▶ **Instructions for the task**:
Below are the records; locate each line with the word "brick" and copy it.

▶ **Extracted entries**:
********************
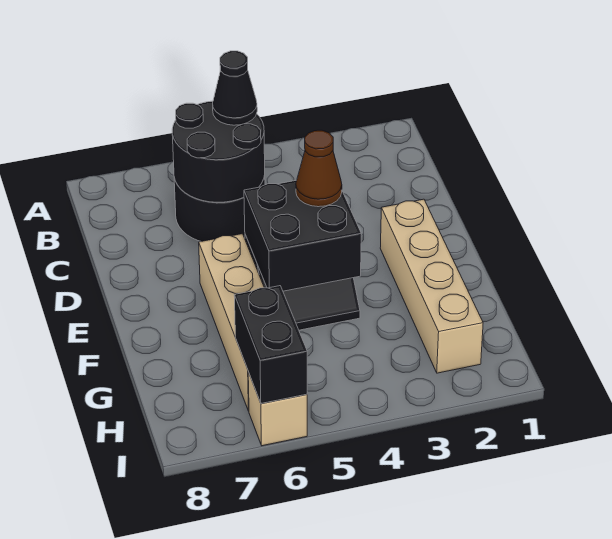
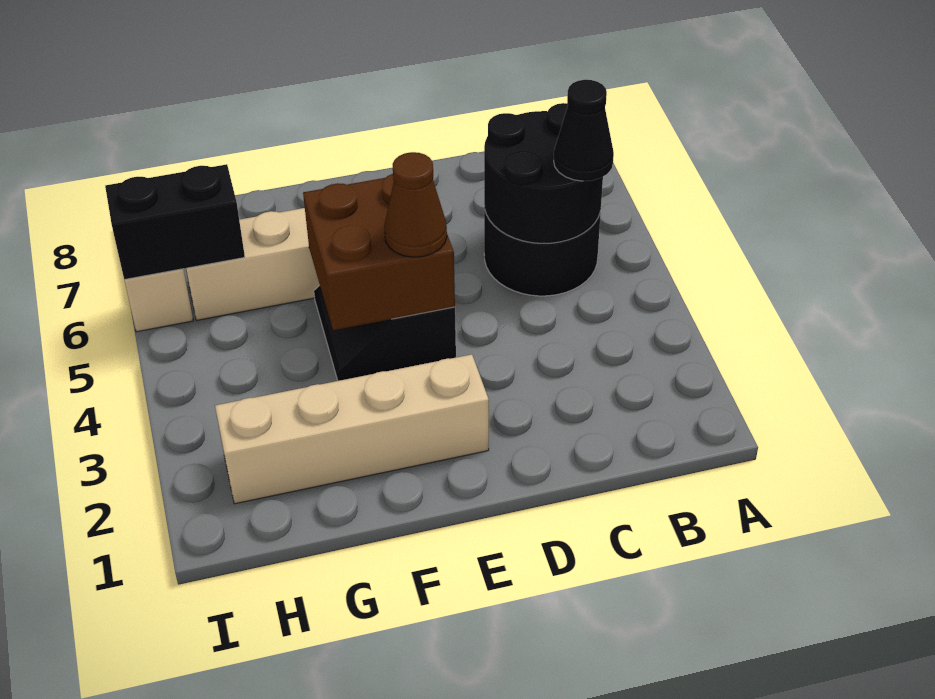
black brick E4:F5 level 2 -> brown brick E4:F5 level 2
********************
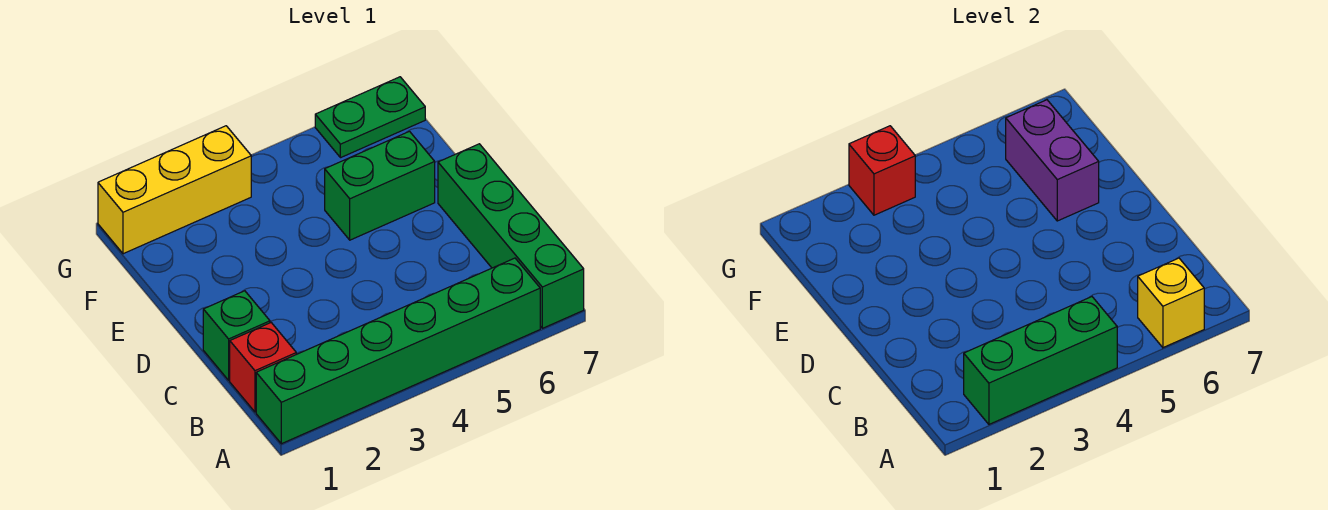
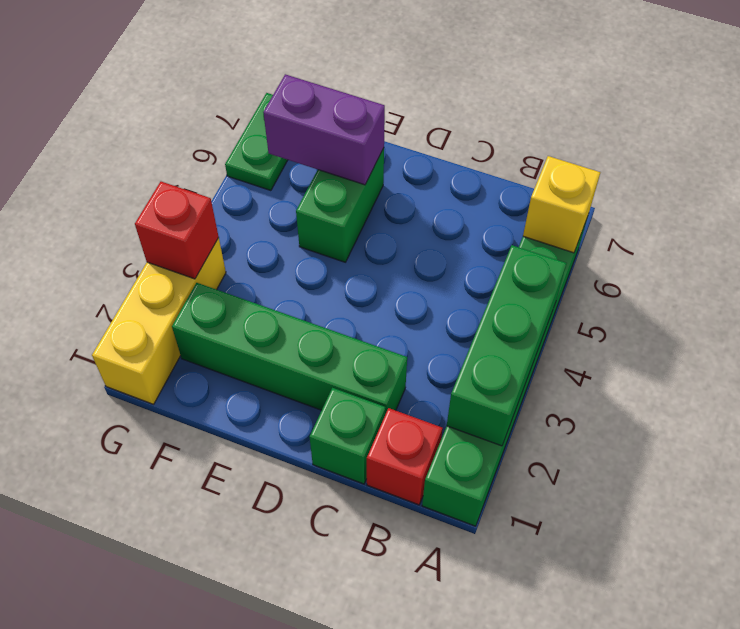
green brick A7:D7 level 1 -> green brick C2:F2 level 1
********************
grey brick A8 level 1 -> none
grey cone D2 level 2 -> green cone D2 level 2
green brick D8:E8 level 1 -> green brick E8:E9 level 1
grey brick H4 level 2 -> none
********************
▶ **Your solution**:
black brick E4:F5 level 2 -> brown brick E4:F5 level 2
green brick A7:D7 level 1 -> green brick C2:F2 level 1
grey brick A8 level 1 -> none
green brick D8:E8 level 1 -> green brick E8:E9 level 1
grey brick H4 level 2 -> none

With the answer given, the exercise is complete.